• Try it: The number needed is how many lines in these entries contain "diode"; give it alone.

___ Recorded information ___

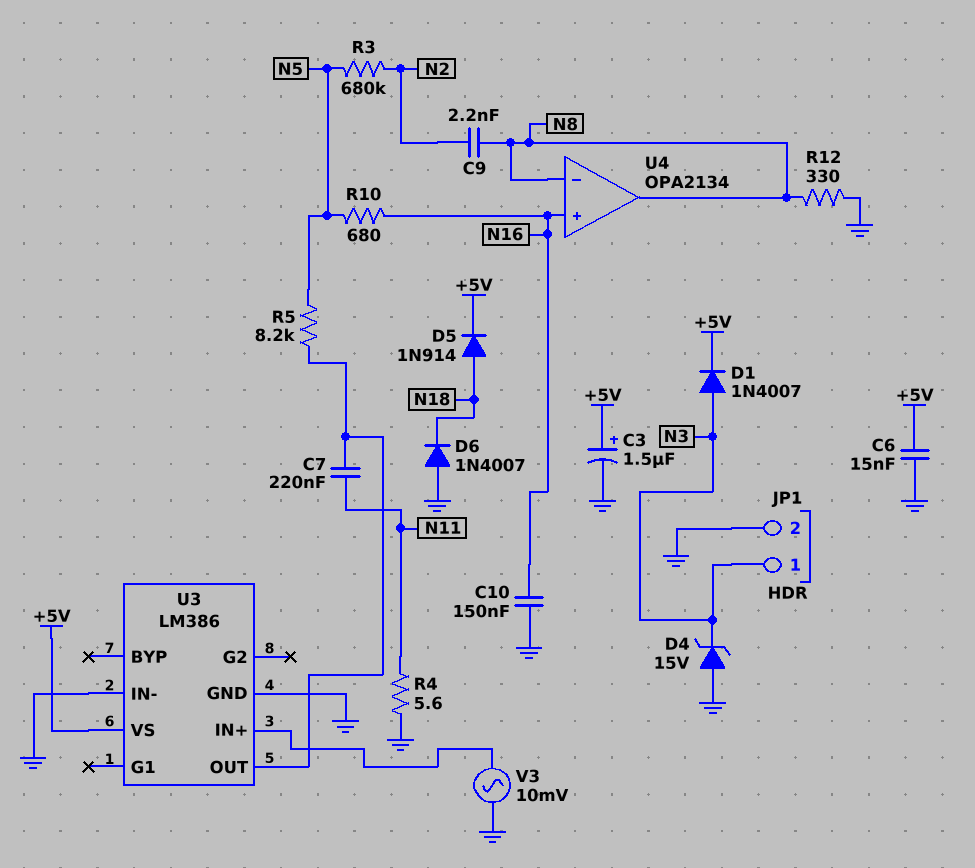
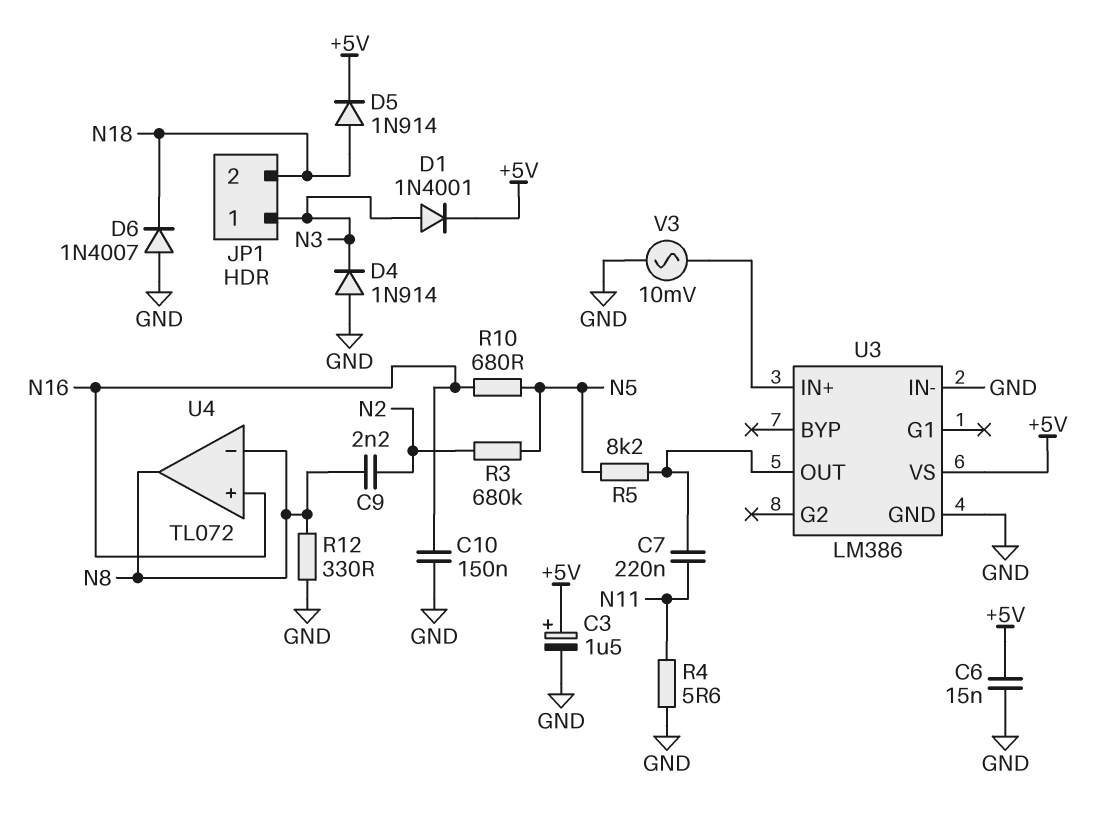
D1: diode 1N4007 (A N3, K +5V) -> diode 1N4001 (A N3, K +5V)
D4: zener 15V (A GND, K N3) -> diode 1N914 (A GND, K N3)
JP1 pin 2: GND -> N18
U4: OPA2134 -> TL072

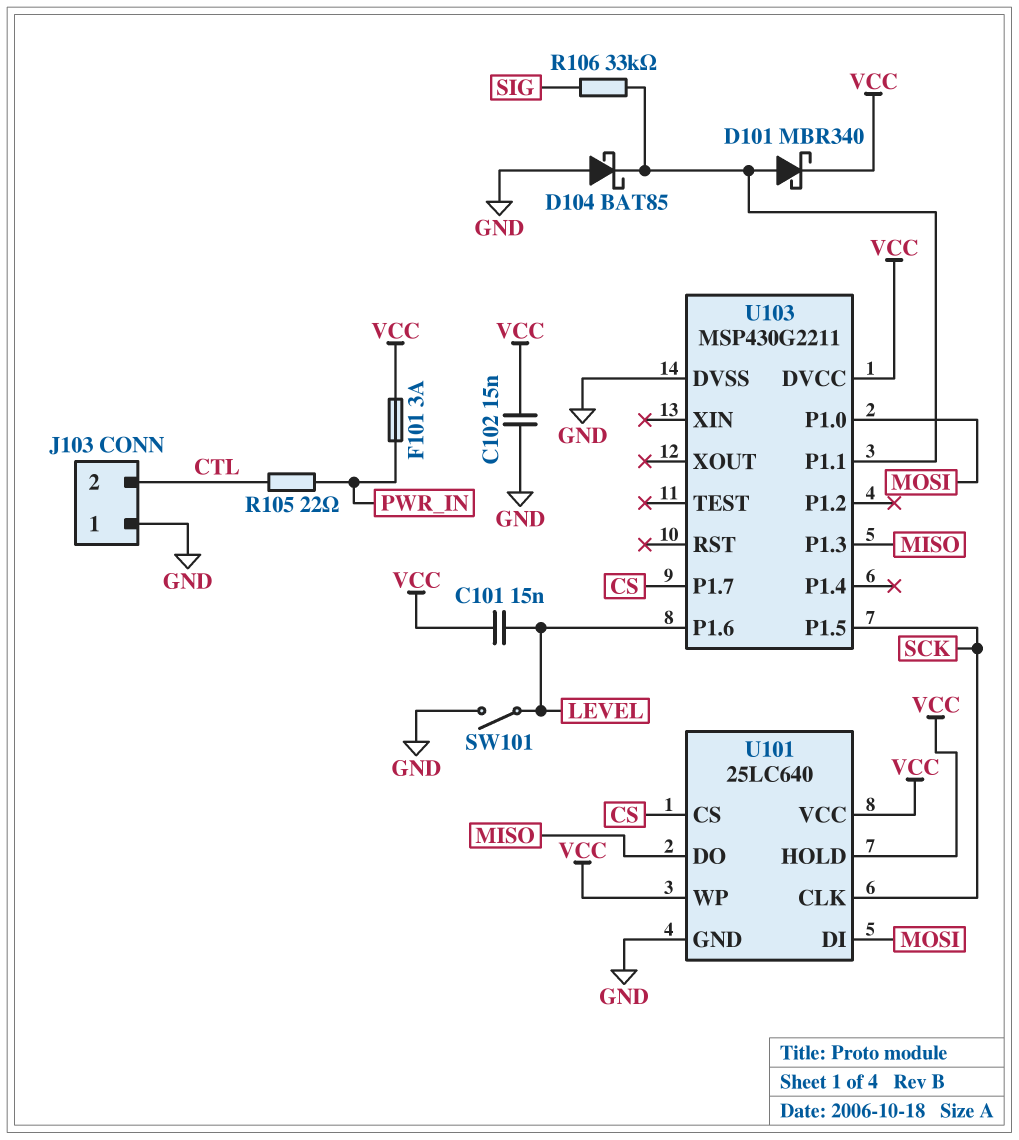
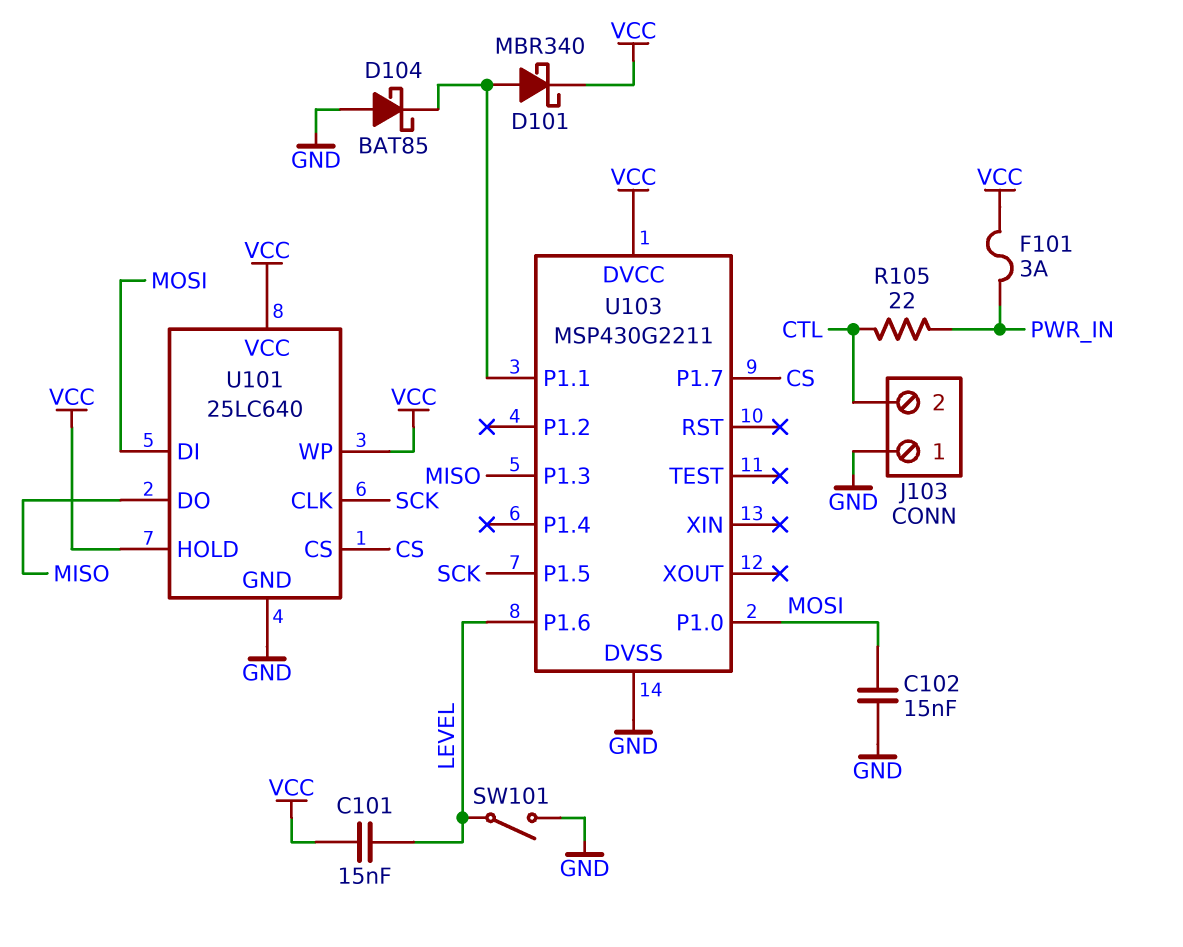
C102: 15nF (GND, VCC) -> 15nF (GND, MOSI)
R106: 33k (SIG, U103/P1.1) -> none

___
___ Recorded information ___

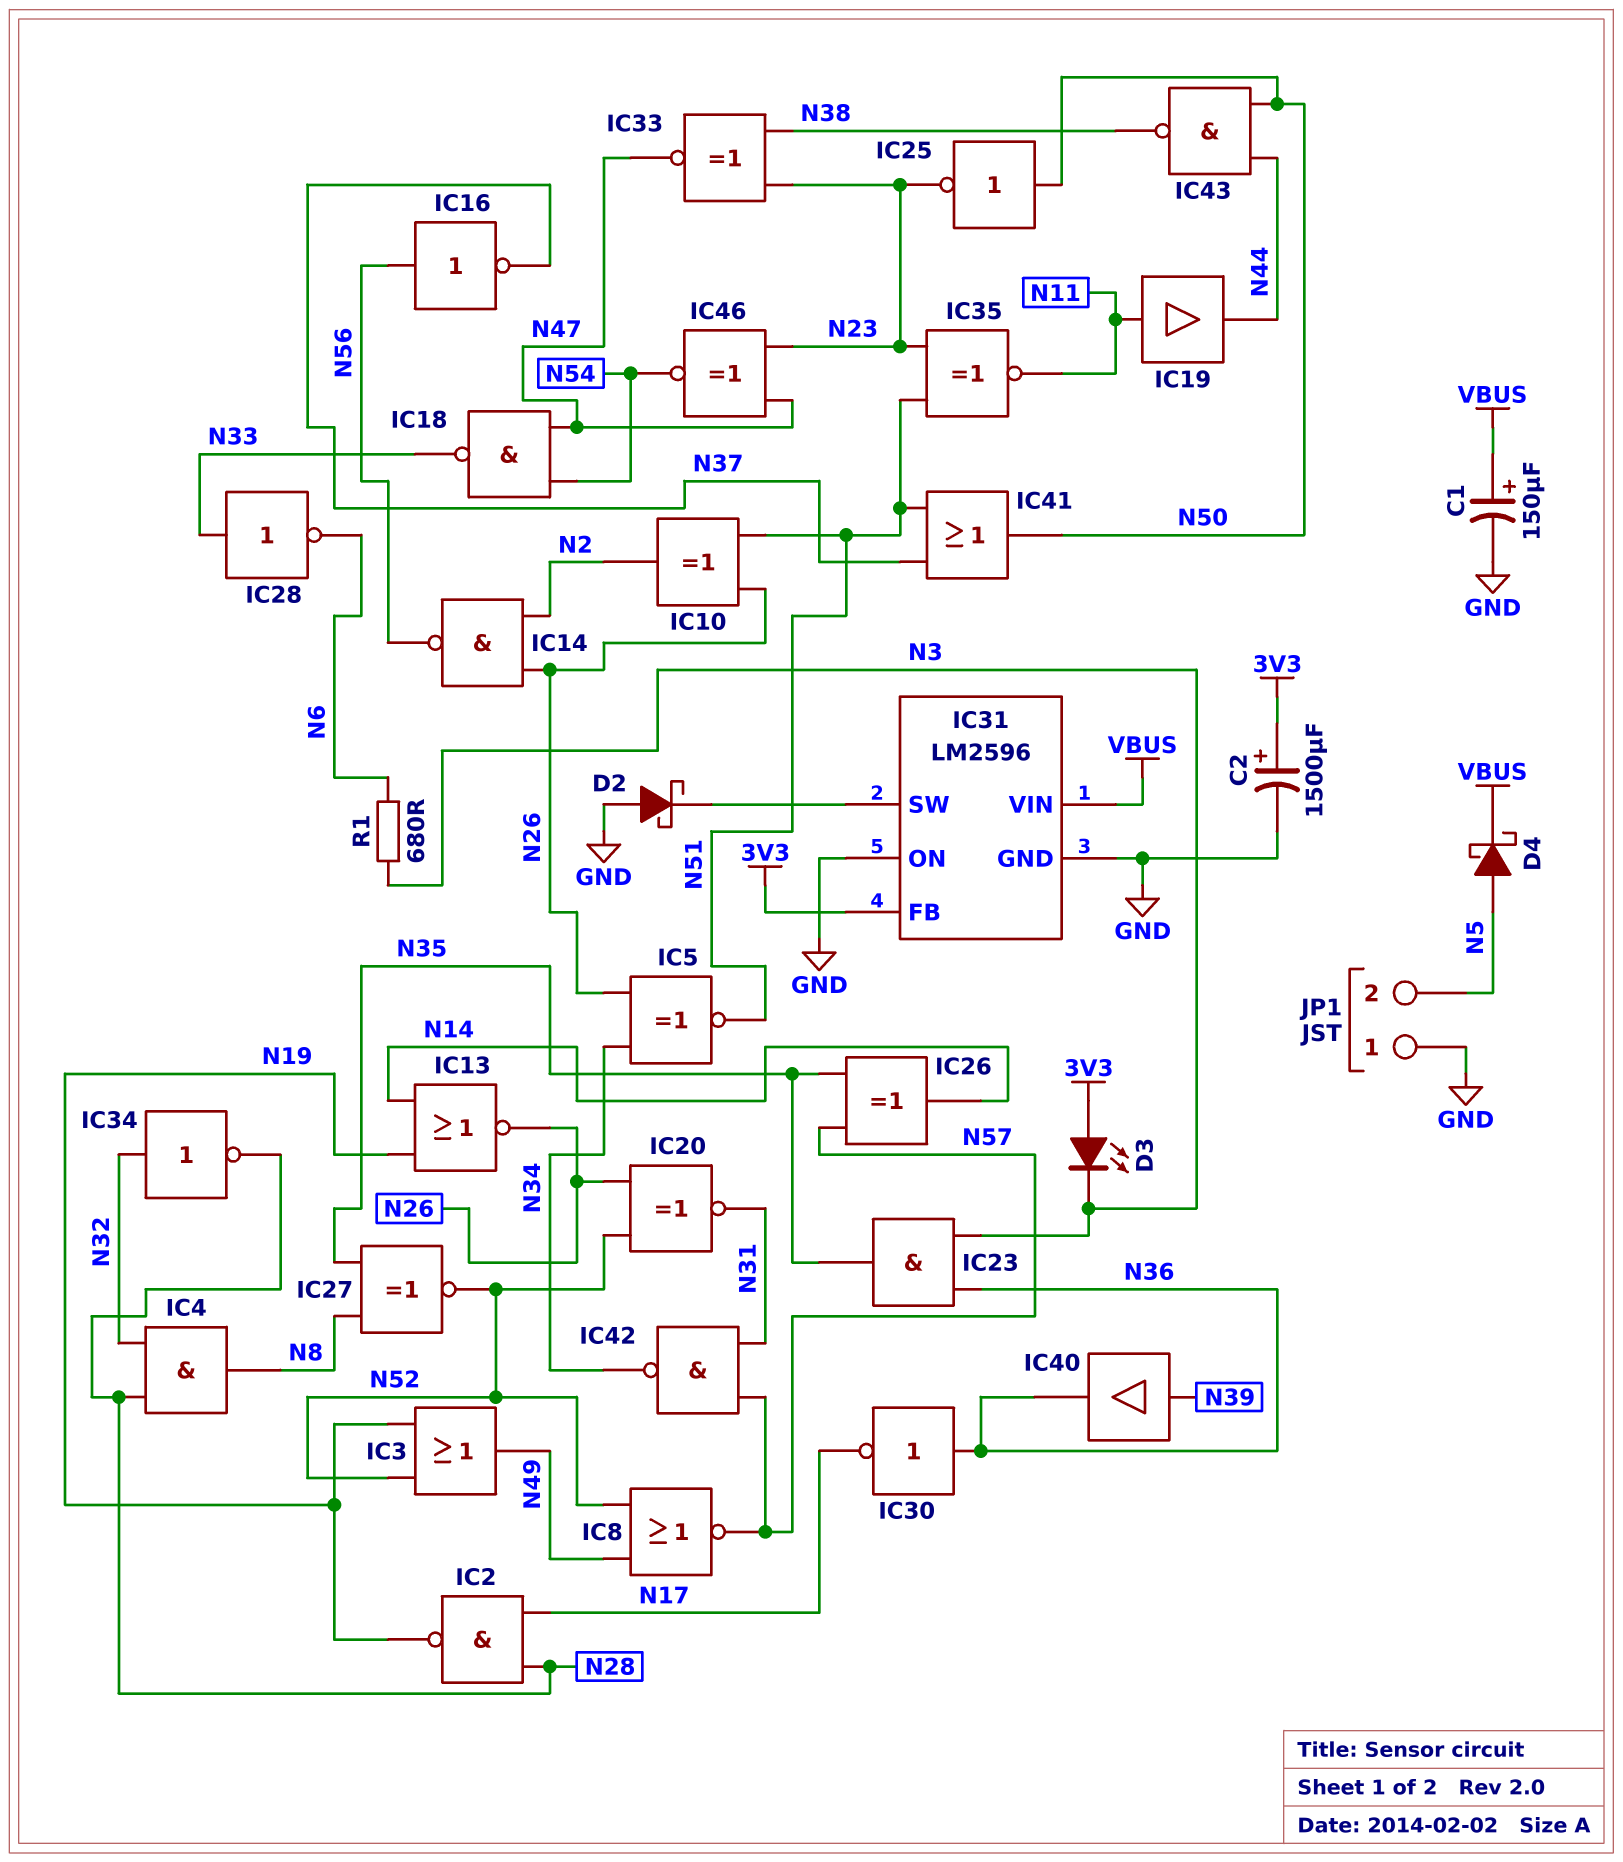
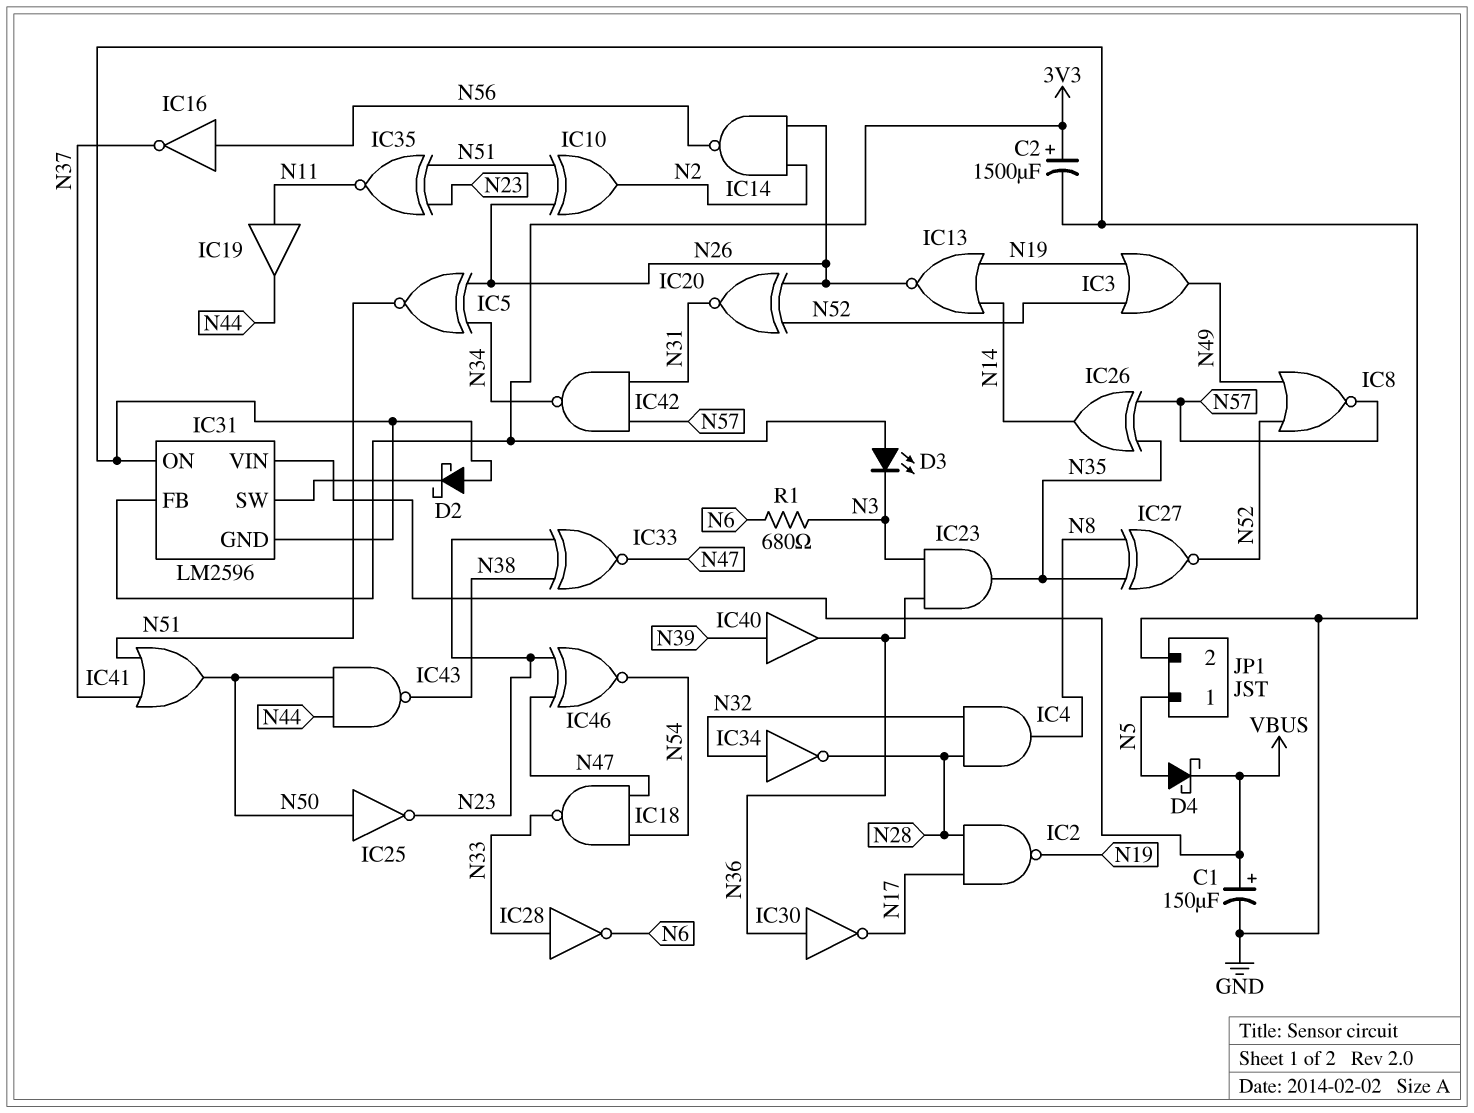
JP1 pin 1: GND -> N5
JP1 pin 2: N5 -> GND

___

• Solution for this exercise: 2